-- Work order --
Only the lines from the one with "none -> brown ruler [279,605,550,704]" to the end of the data below should be given again, exactly, with both ends included and pictures omitted.

-- Exercise inputs --

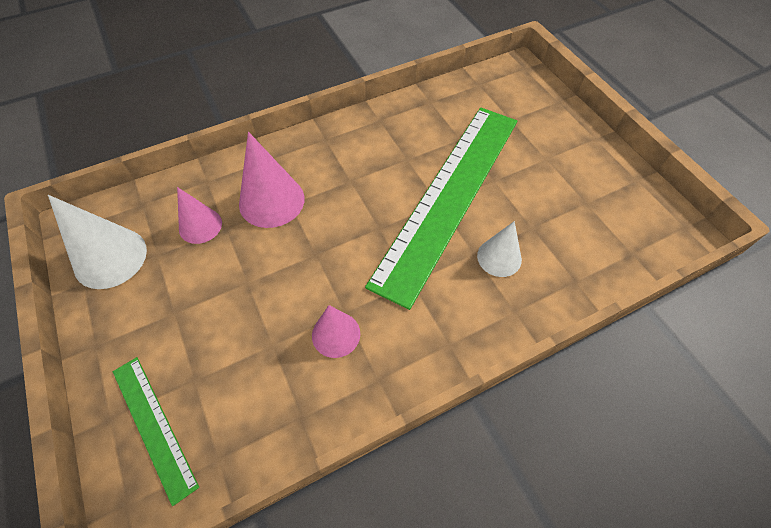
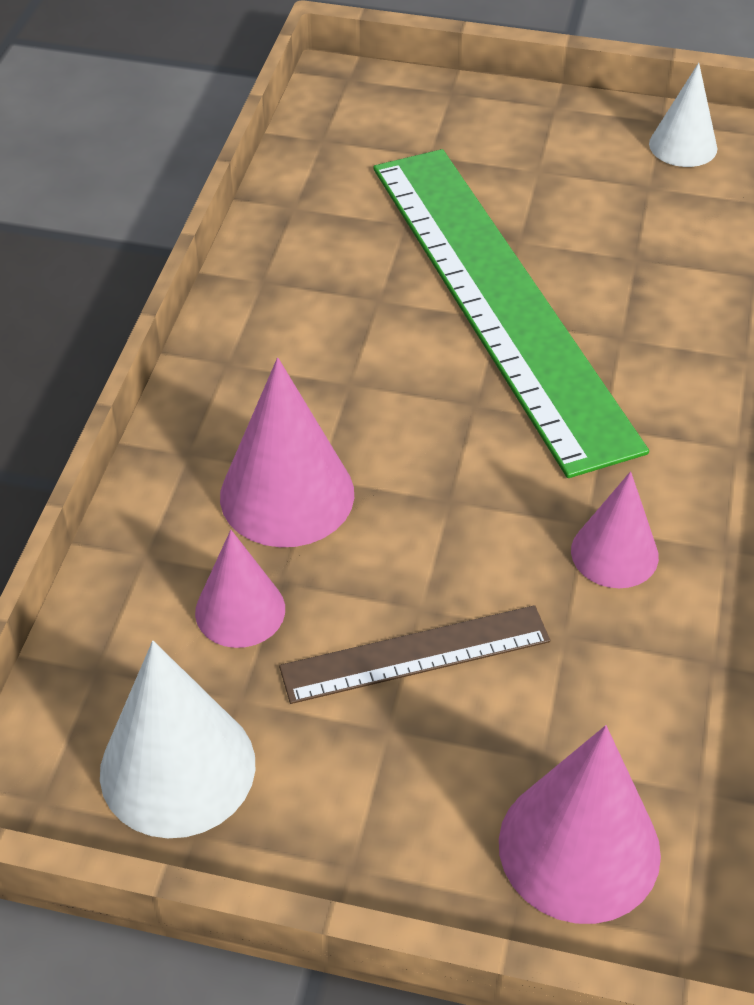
camera: 50 degrees left, 10 degrees down
green ruler [113,357,199,506] -> pink cone [499,725,661,924]
white cone [477,221,522,277] -> white cone moved to [649,63,717,167]
none -> brown ruler [279,605,550,704]

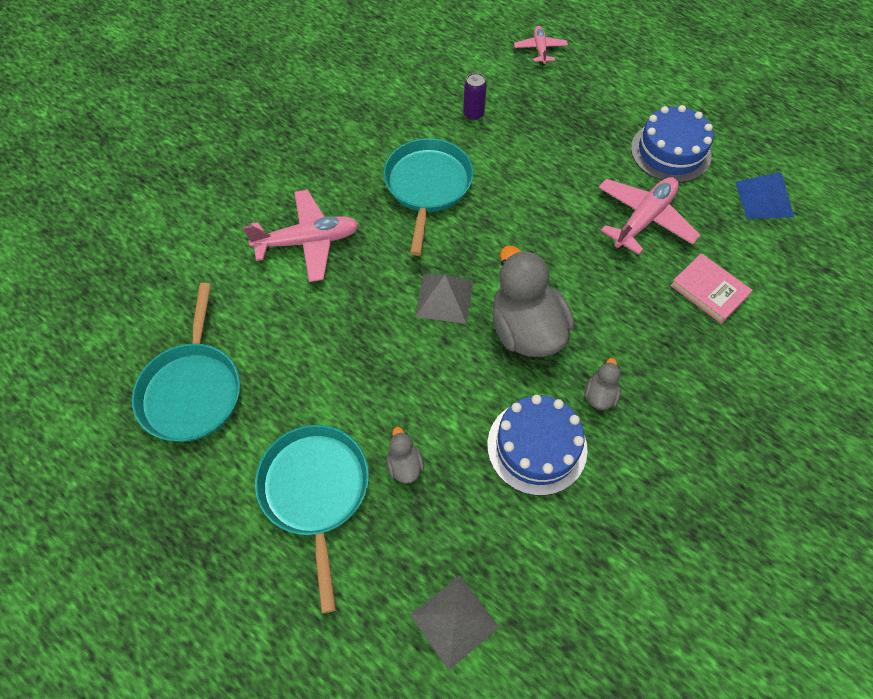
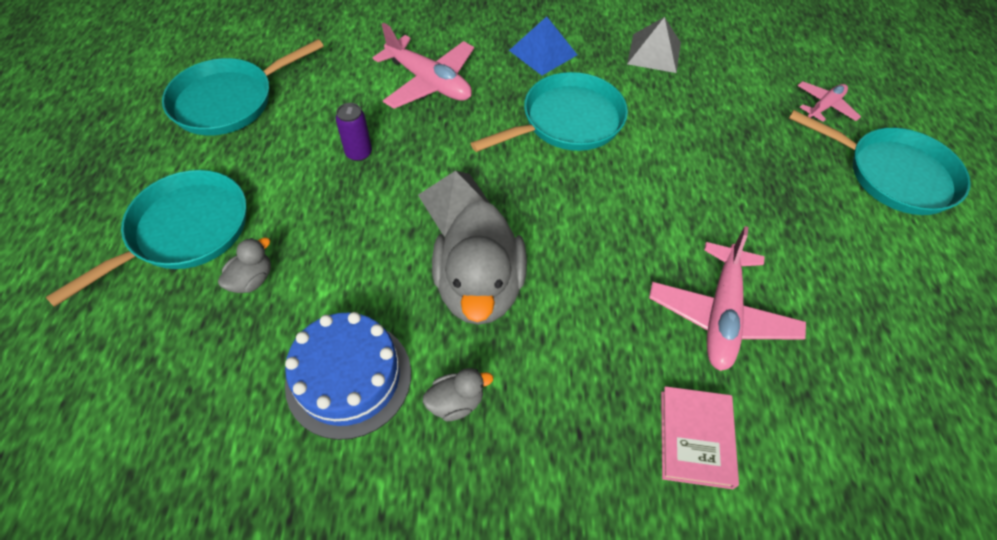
camera: 50 degrees right, 5 degrees down
grey pyramid [410,575,499,670] -> grey pyramid moved to [627,17,681,73]
purple can [463,73,487,120] -> purple can moved to [335,103,372,161]
grey duck [492,246,574,357] -> grey duck turned 150 degrees clockwise [432,200,527,325]
pink plane [598,177,700,255] -> pink plane turned 105 degrees clockwise [649,226,806,371]
blue cake [631,105,713,183] -> none
blue pyramid [736,172,794,219] -> blue pyramid moved to [509,16,577,75]
none -> turquoise pan [789,110,971,215]

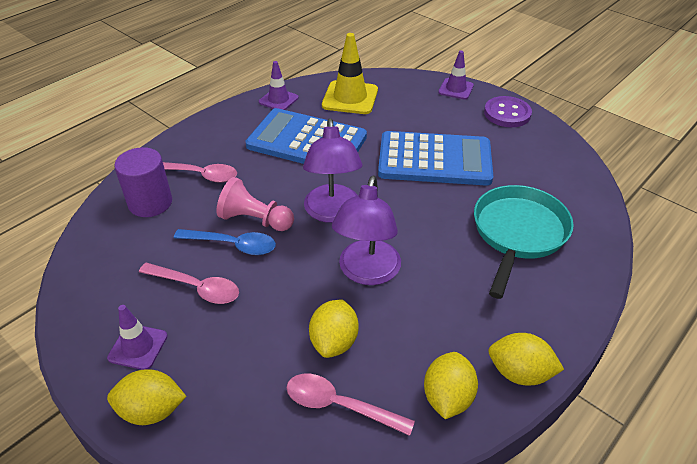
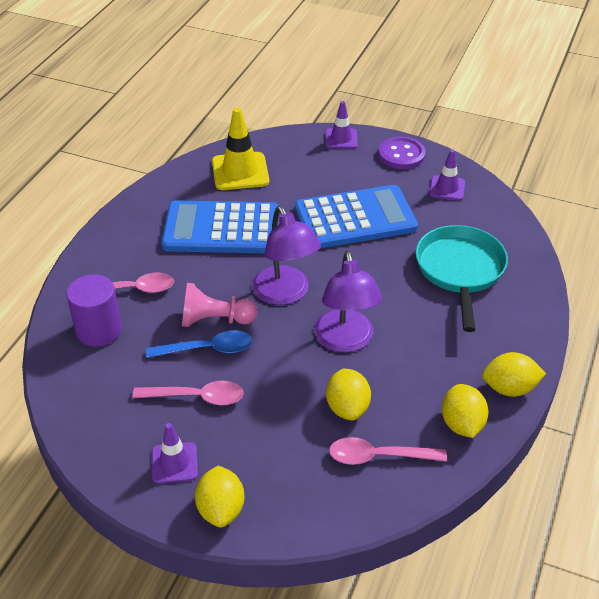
camera: 20 degrees left, 0 degrees up
yellow lemon [107,369,187,425] -> yellow lemon turned 75 degrees counterclockwise [195,466,244,528]
purple traffic cone [259,61,299,110] -> purple traffic cone moved to [429,149,465,201]

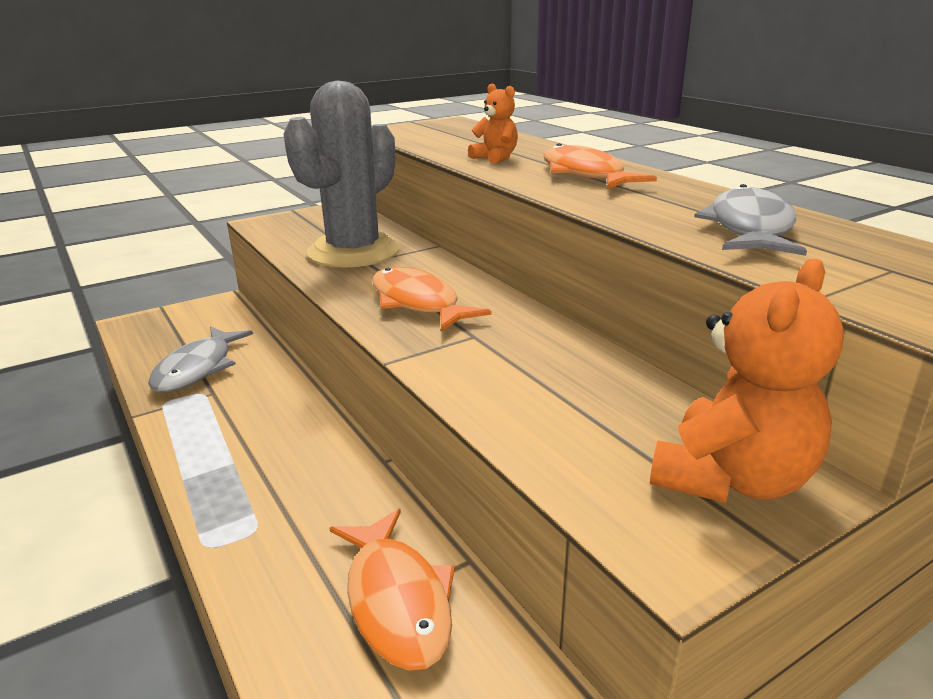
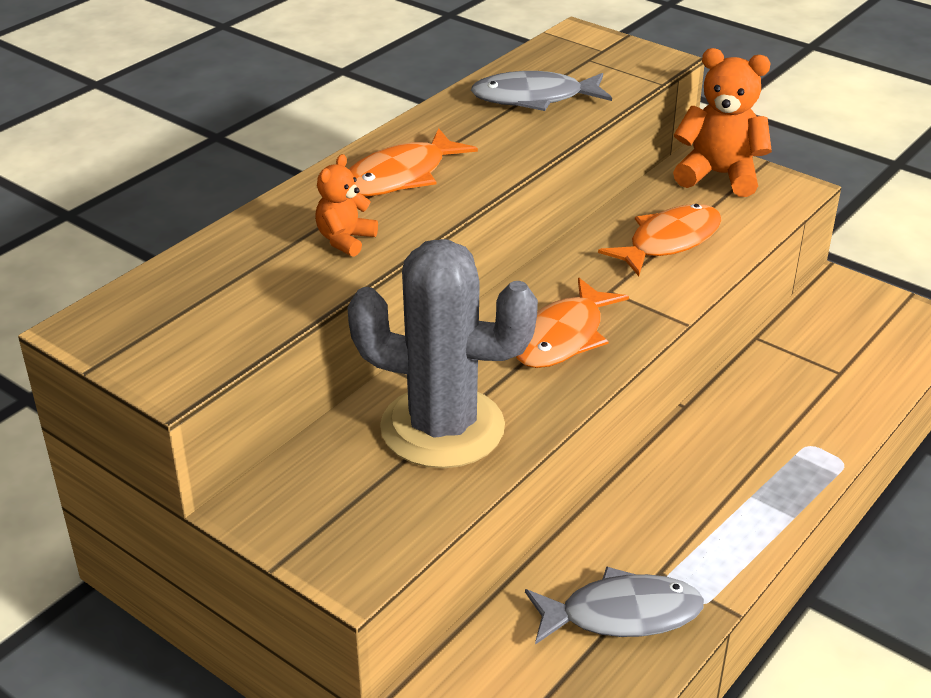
camera: 110 degrees left, 10 degrees up
orange fish [330,509,455,671] -> orange fish moved to [598,204,721,276]

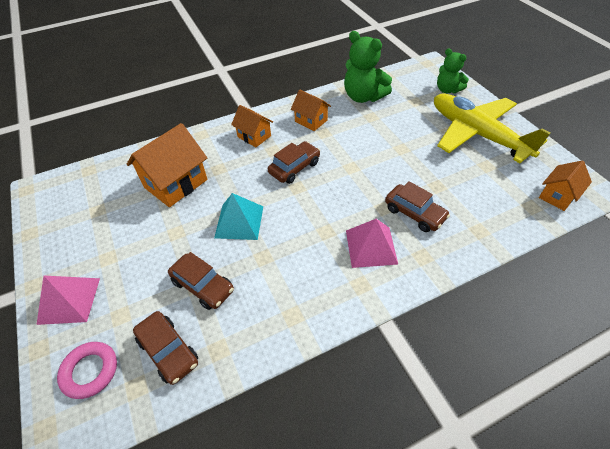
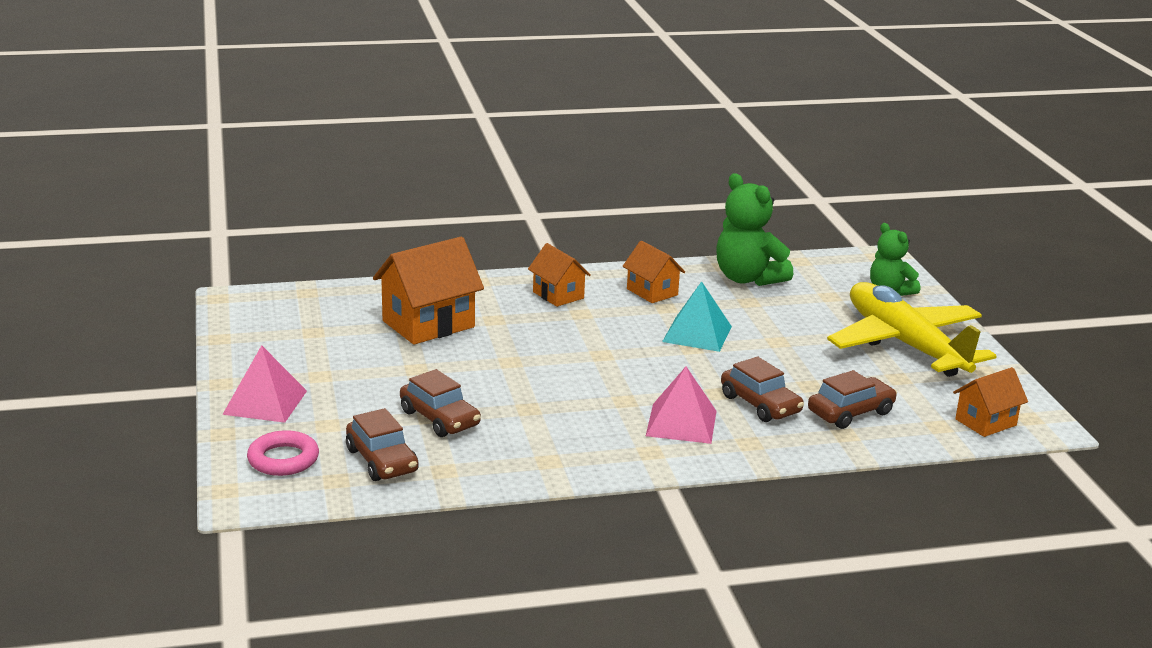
camera: 10 degrees right, 25 degrees down
turquoise pyramid [214,193,263,240] -> turquoise pyramid moved to [662,281,732,352]
brown car [268,141,320,184] -> brown car moved to [808,370,897,429]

-- Solution for this task --
none -> brown ruler [279,605,550,704]

camera: 50 degrees right, 5 degrees down
grey pyramid [410,575,499,670] -> grey pyramid moved to [627,17,681,73]
purple can [463,73,487,120] -> purple can moved to [335,103,372,161]
grey duck [492,246,574,357] -> grey duck turned 150 degrees clockwise [432,200,527,325]
pink plane [598,177,700,255] -> pink plane turned 105 degrees clockwise [649,226,806,371]
blue cake [631,105,713,183] -> none
blue pyramid [736,172,794,219] -> blue pyramid moved to [509,16,577,75]
none -> turquoise pan [789,110,971,215]

camera: 20 degrees left, 0 degrees up
yellow lemon [107,369,187,425] -> yellow lemon turned 75 degrees counterclockwise [195,466,244,528]
purple traffic cone [259,61,299,110] -> purple traffic cone moved to [429,149,465,201]

camera: 110 degrees left, 10 degrees up
orange fish [330,509,455,671] -> orange fish moved to [598,204,721,276]

camera: 10 degrees right, 25 degrees down
turquoise pyramid [214,193,263,240] -> turquoise pyramid moved to [662,281,732,352]
brown car [268,141,320,184] -> brown car moved to [808,370,897,429]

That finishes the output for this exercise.